__Brief__.
Copy each line of the records that includes "stick".

__Recorded data__.
[Start of Attachment]

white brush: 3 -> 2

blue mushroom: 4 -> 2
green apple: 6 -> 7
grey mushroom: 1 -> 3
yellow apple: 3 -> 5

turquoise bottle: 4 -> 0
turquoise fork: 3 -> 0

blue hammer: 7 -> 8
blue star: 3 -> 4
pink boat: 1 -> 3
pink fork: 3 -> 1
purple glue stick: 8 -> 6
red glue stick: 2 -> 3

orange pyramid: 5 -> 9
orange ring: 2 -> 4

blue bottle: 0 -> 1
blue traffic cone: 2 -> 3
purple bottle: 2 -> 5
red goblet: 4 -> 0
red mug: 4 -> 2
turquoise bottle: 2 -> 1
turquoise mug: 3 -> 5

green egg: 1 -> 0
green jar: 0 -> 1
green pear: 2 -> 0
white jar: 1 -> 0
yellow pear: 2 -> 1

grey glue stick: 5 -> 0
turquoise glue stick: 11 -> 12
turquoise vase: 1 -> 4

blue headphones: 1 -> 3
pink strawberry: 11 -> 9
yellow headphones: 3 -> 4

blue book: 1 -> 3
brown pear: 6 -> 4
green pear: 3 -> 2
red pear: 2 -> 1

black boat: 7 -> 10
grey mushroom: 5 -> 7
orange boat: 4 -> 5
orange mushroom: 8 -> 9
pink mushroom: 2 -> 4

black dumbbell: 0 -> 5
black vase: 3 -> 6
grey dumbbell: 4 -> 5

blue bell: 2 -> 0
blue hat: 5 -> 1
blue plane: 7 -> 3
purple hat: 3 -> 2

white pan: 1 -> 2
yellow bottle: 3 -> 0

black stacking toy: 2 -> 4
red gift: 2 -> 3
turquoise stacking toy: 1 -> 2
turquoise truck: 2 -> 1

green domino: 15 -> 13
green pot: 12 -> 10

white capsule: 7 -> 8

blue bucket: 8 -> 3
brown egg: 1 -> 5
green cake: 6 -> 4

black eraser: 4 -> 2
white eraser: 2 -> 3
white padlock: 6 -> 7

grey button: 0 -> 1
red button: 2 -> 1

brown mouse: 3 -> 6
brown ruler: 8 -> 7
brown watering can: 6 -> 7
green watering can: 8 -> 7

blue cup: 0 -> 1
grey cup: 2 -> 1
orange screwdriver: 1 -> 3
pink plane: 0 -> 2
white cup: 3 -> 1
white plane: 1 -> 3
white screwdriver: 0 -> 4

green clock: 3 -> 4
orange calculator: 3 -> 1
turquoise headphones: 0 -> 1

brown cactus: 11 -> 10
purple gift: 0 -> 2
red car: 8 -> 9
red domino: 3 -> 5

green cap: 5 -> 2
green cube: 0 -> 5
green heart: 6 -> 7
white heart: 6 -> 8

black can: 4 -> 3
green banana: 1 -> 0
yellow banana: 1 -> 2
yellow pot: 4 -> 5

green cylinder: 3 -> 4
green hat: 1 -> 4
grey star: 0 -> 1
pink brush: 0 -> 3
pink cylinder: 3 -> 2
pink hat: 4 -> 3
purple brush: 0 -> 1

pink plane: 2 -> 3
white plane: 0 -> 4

[End of Attachment]

__Expected output__.
purple glue stick: 8 -> 6
red glue stick: 2 -> 3
grey glue stick: 5 -> 0
turquoise glue stick: 11 -> 12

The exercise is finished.